PROBLEM REQUIREMENTS: Nothing but the lines holding the string "purple" should appear in the answer. Copy them from the entries.

DATA SUPPLIED:
►

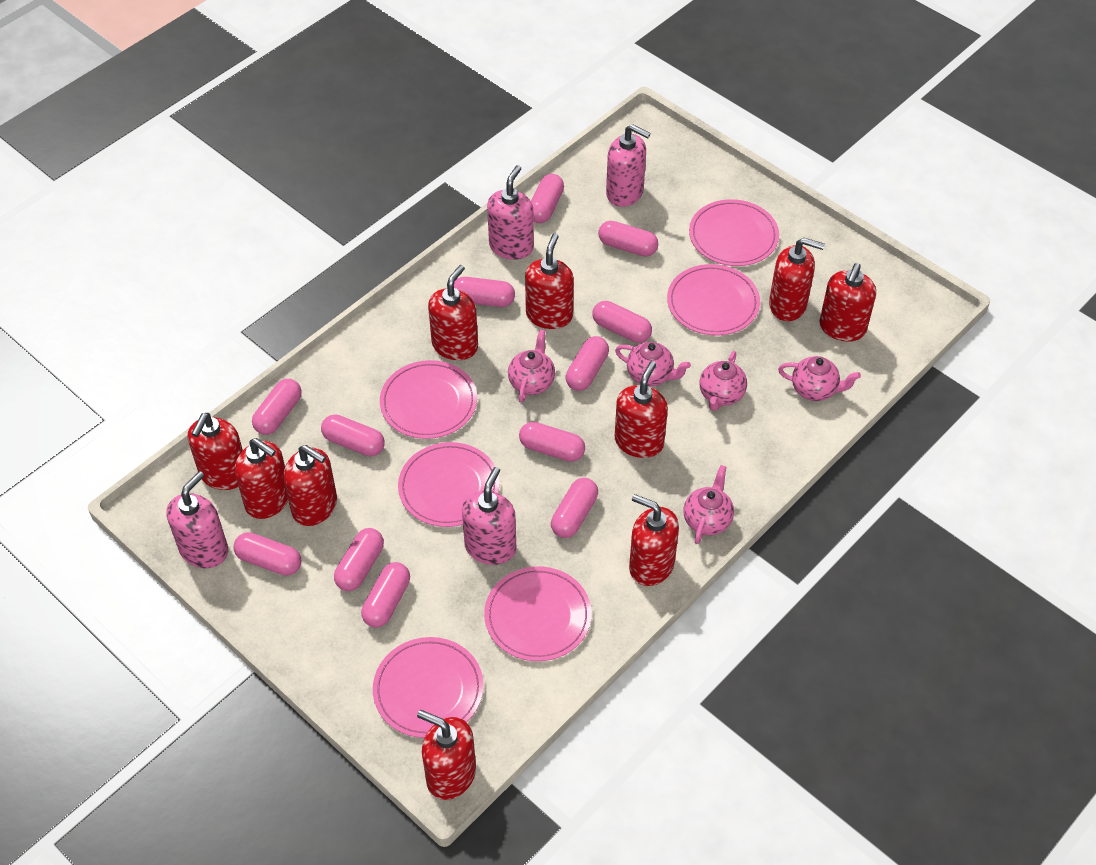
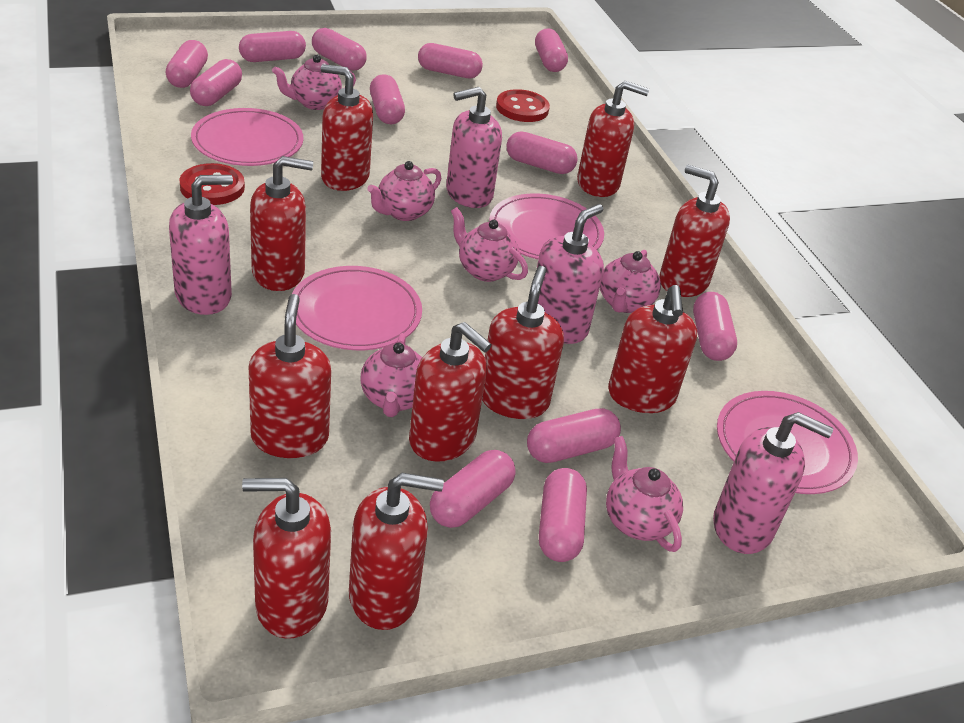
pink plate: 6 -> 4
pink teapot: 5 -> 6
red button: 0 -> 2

◄
►

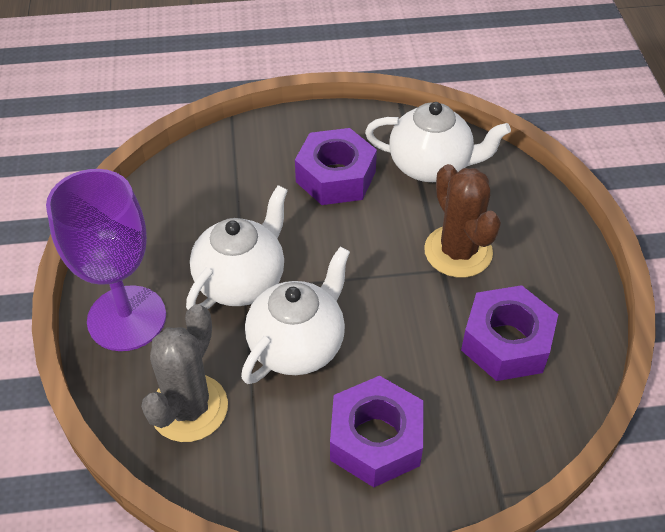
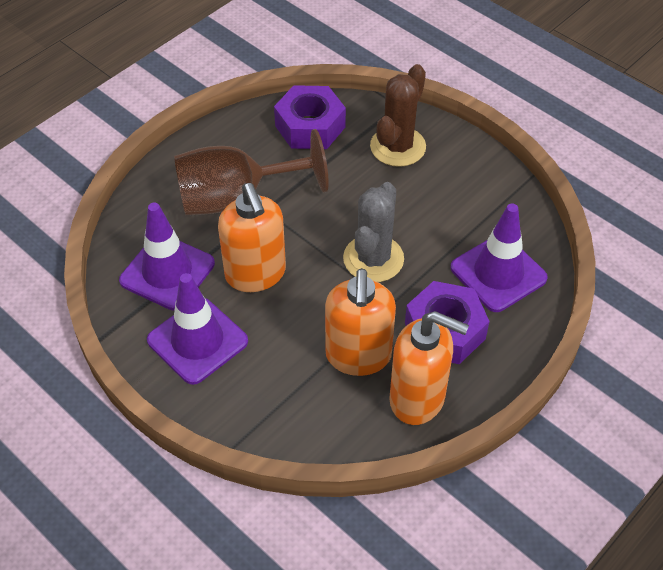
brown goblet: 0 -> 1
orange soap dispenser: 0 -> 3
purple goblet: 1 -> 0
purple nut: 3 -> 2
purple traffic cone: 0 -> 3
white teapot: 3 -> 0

◄

SOLUTION FOR THIS TASK:
purple goblet: 1 -> 0
purple nut: 3 -> 2
purple traffic cone: 0 -> 3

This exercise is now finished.